» LISTED ENTRIES:
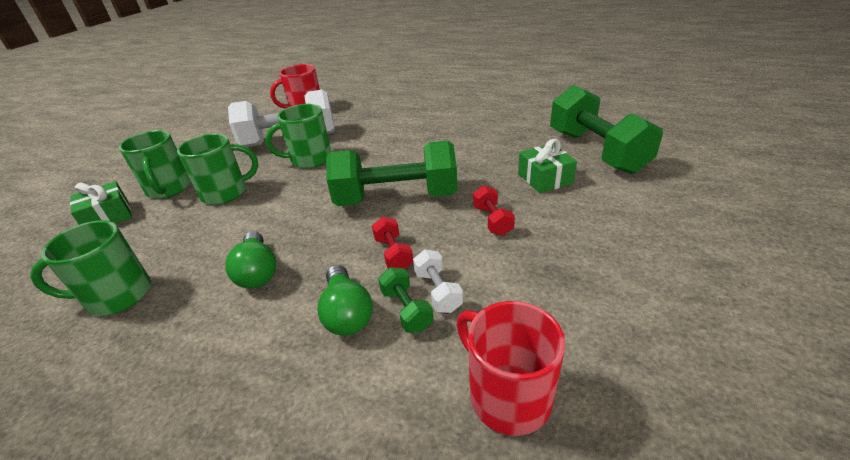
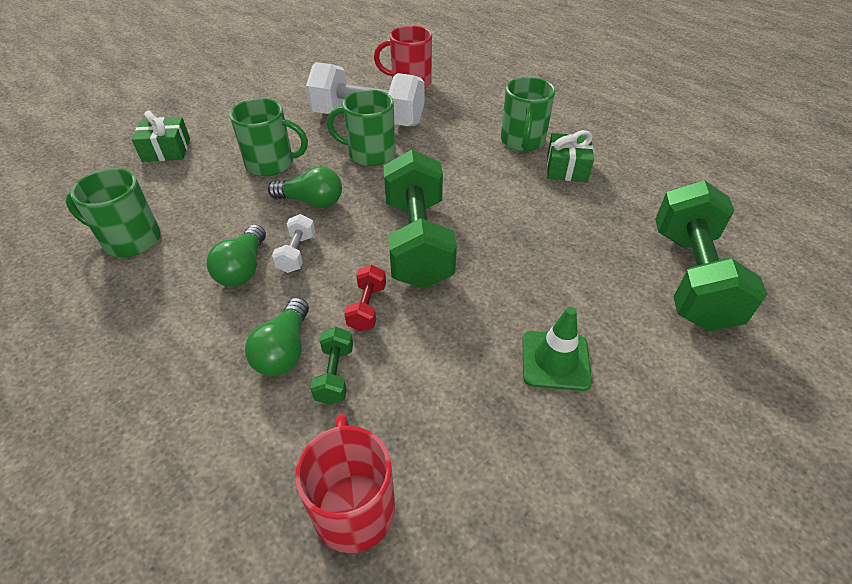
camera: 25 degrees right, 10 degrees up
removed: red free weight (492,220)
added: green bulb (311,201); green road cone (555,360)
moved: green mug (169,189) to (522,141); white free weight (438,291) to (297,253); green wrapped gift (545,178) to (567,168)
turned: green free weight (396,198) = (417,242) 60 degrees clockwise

» ACTION ITEM: Only the words belong in your copy: restate the data above exactly and leave the images out.

» SOLVED EXERCISE:
camera: 25 degrees right, 10 degrees up
removed: red free weight (492,220)
added: green bulb (311,201); green road cone (555,360)
moved: green mug (169,189) to (522,141); white free weight (438,291) to (297,253); green wrapped gift (545,178) to (567,168)
turned: green free weight (396,198) = (417,242) 60 degrees clockwise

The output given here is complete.